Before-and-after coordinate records

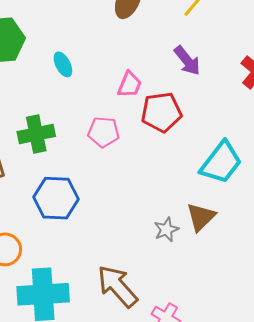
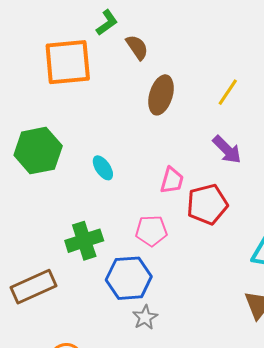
blue hexagon: (56, 198) -> (129, 278), moved
gray star: (166, 230) -> (145, 317), moved

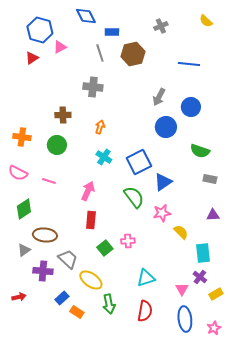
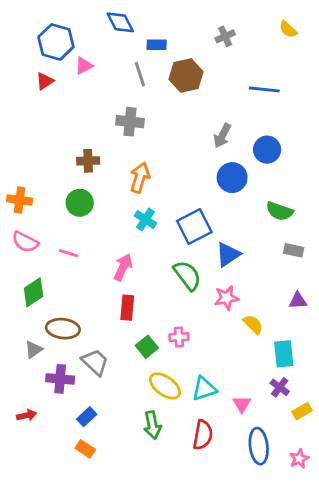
orange arrow: (100, 127) -> (140, 178), size x1.5
orange cross: (22, 137) -> (20, 200), moved
yellow ellipse: (91, 280) -> (165, 386), moved
pink triangle: (182, 289) -> (242, 404), moved
orange rectangle: (77, 312) -> (85, 449), moved

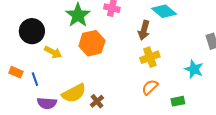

- **Exercise directions**
When copying the entries above, keep each word as it is and exclude any image.

- **Written answer**
blue hexagon: (56, 198) -> (129, 278), moved
gray star: (166, 230) -> (145, 317), moved

orange arrow: (100, 127) -> (140, 178), size x1.5
orange cross: (22, 137) -> (20, 200), moved
yellow ellipse: (91, 280) -> (165, 386), moved
pink triangle: (182, 289) -> (242, 404), moved
orange rectangle: (77, 312) -> (85, 449), moved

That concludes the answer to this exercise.